**What the task requires**
Look below. Copy each line that has "white" in it.

**Extracted entries**

====

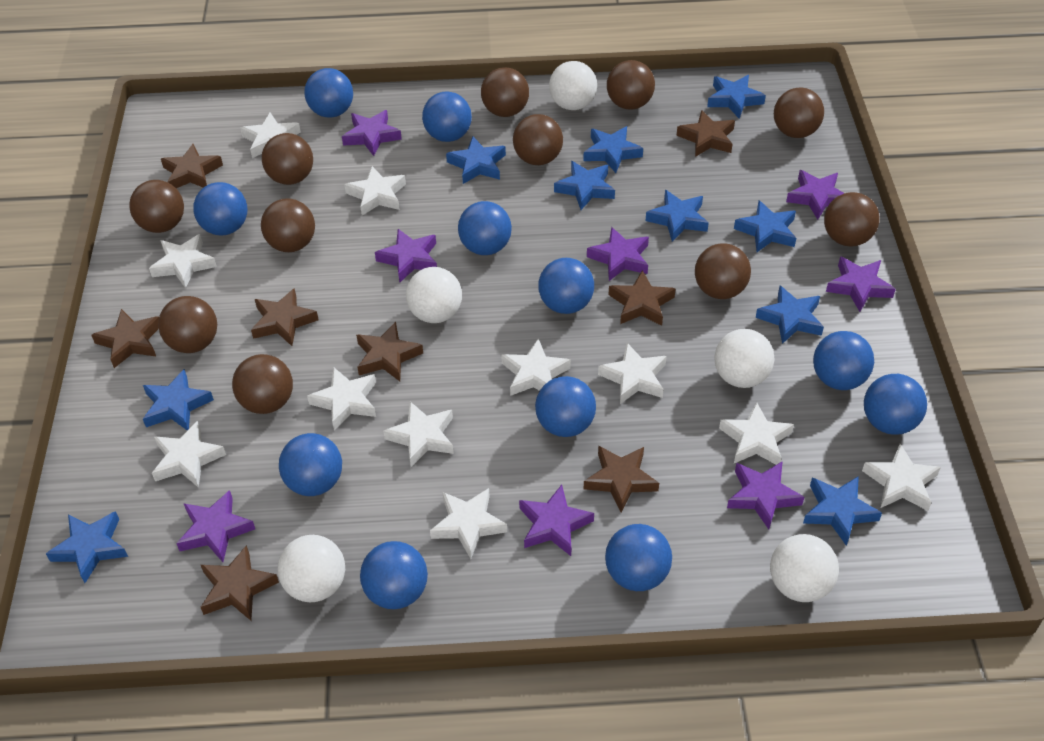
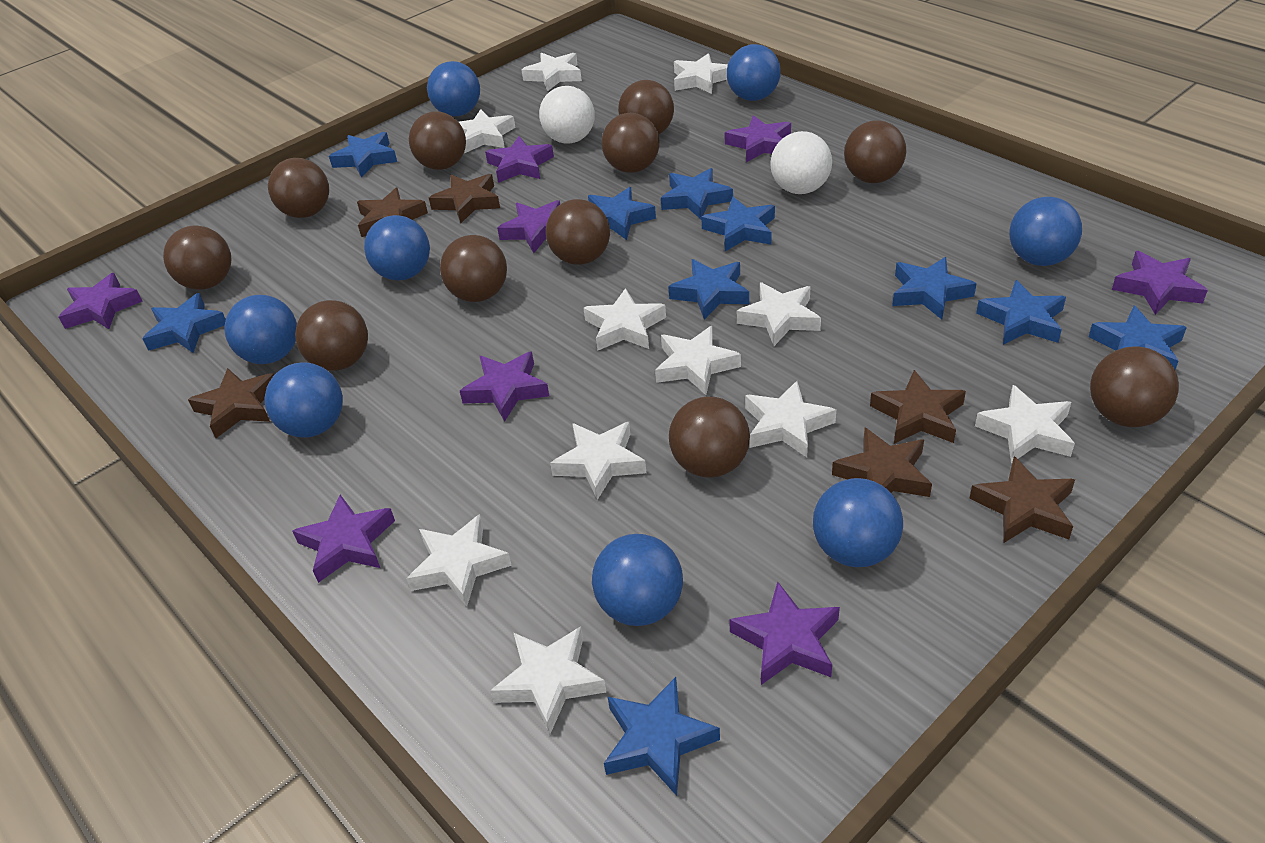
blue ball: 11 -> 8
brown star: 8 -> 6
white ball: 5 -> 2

====

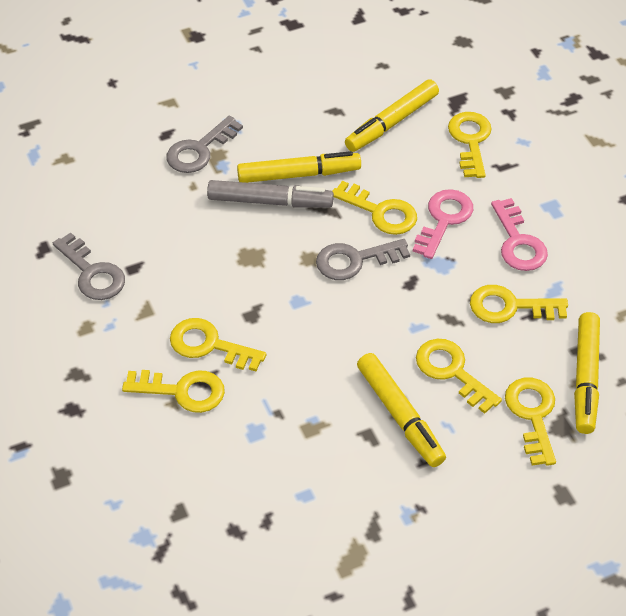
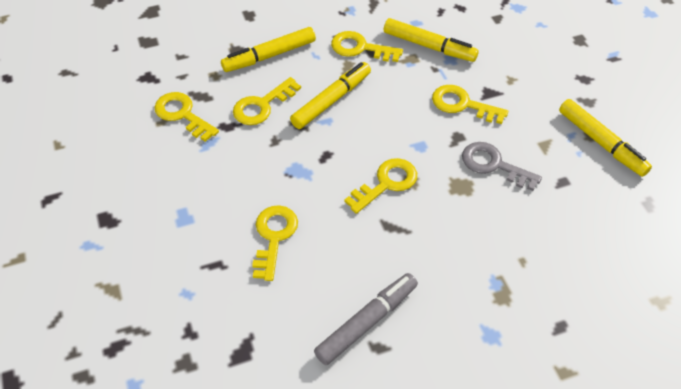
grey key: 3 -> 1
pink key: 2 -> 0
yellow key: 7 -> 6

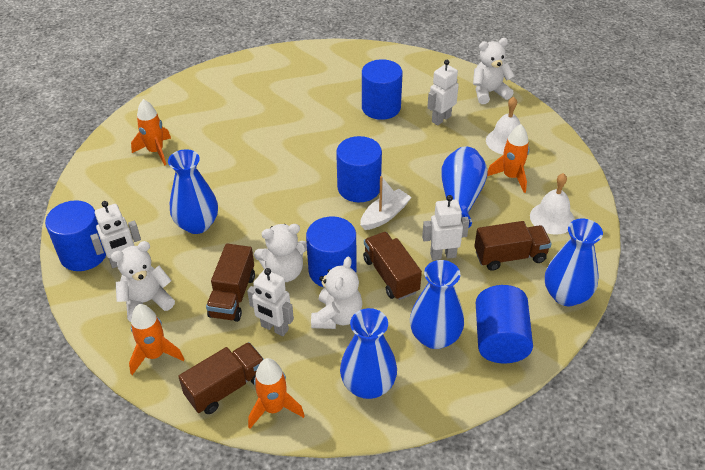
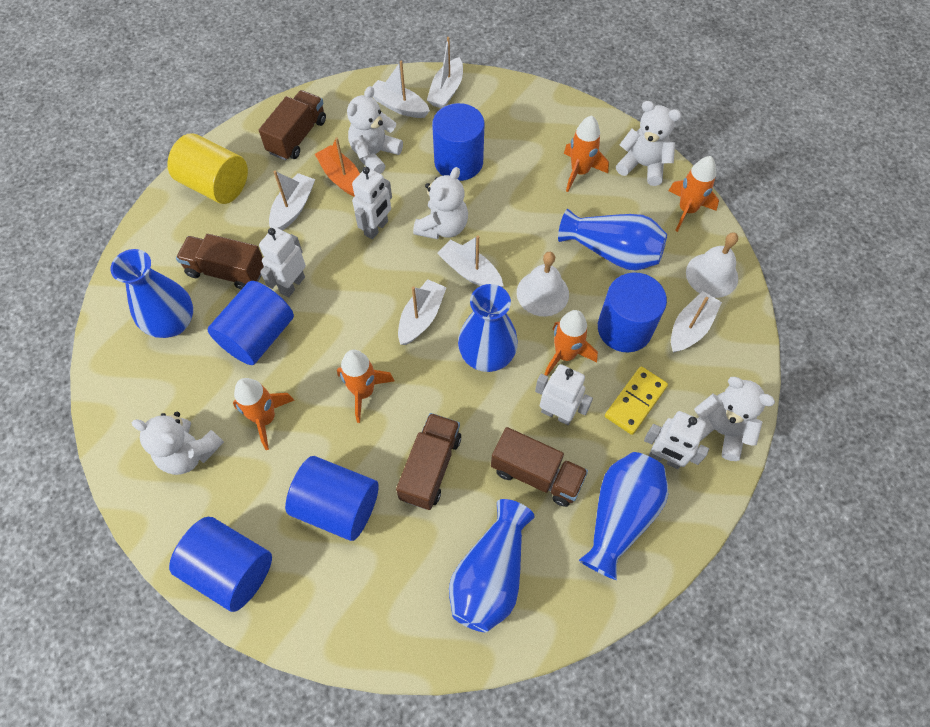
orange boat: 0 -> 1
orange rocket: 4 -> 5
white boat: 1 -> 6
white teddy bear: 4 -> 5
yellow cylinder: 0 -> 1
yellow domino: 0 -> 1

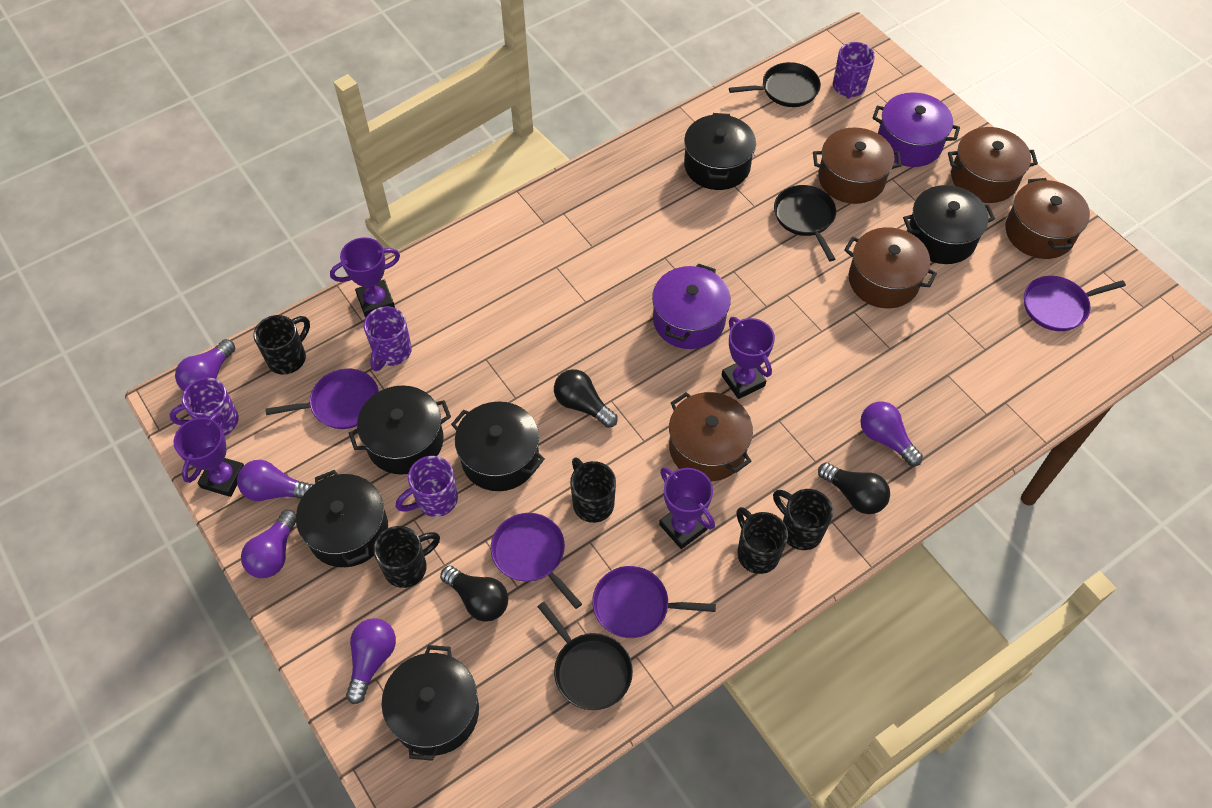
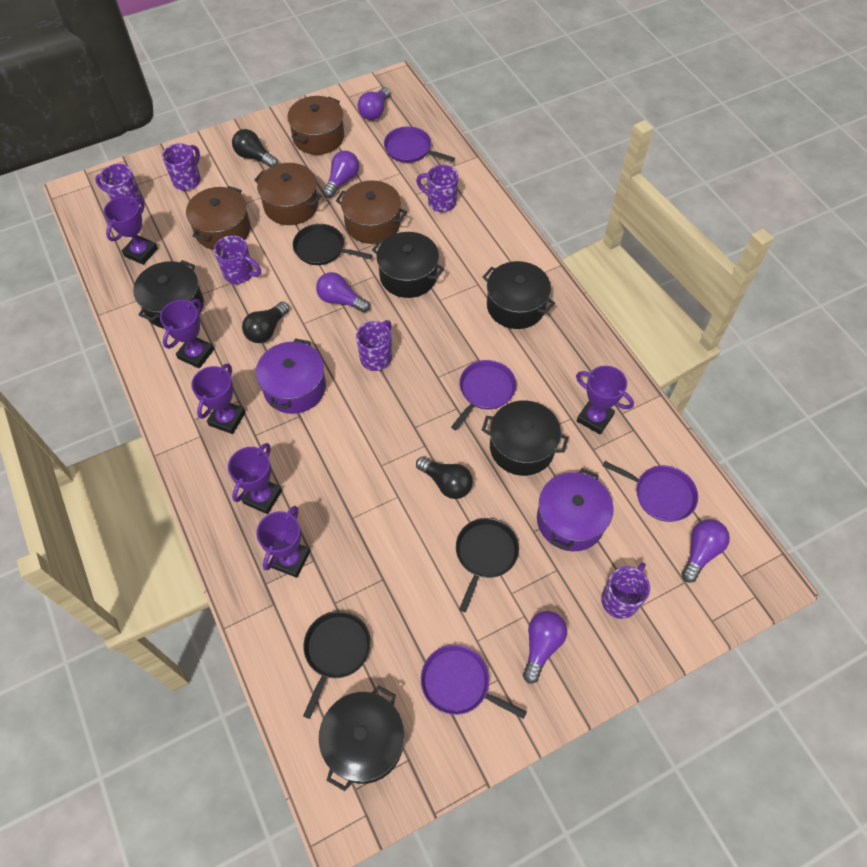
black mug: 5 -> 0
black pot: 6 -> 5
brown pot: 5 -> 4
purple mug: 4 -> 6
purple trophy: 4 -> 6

====

**Written response**
white ball: 5 -> 2
white boat: 1 -> 6
white teddy bear: 4 -> 5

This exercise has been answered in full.